- **Problem details**
Wherever the word "cactus" occurs in the lines below, copy the whole line.

- **Data excerpt**
- - - - - - -
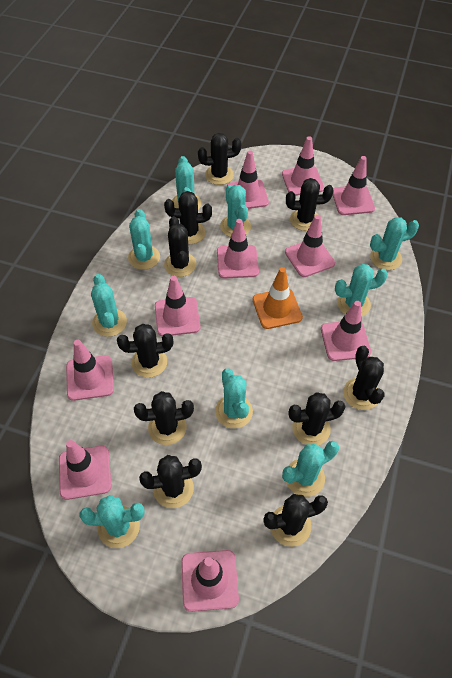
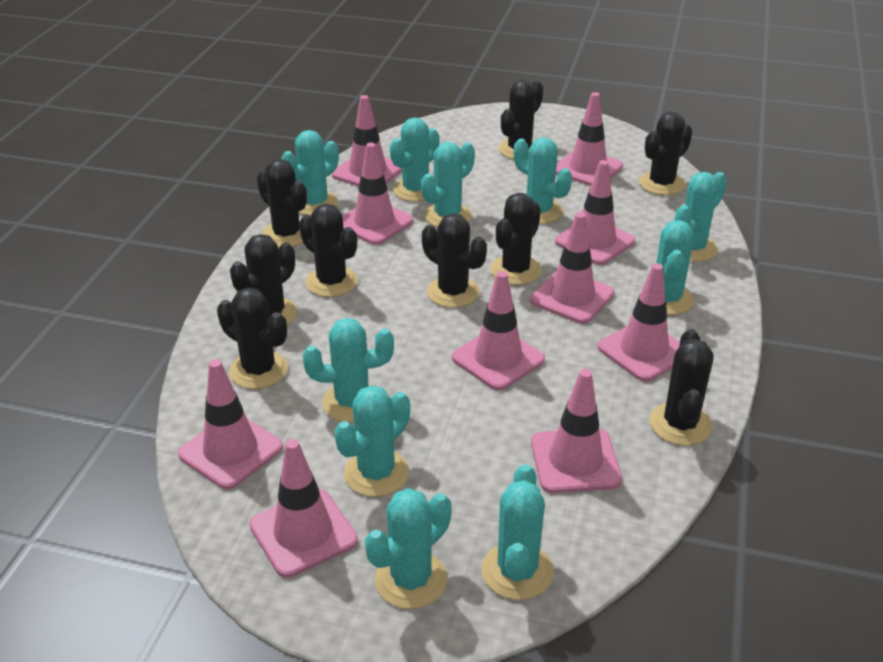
black cactus: 10 -> 9
orange traffic cone: 1 -> 0
turquoise cactus: 9 -> 10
- - - - - - -
- **Solution to the problem**
black cactus: 10 -> 9
turquoise cactus: 9 -> 10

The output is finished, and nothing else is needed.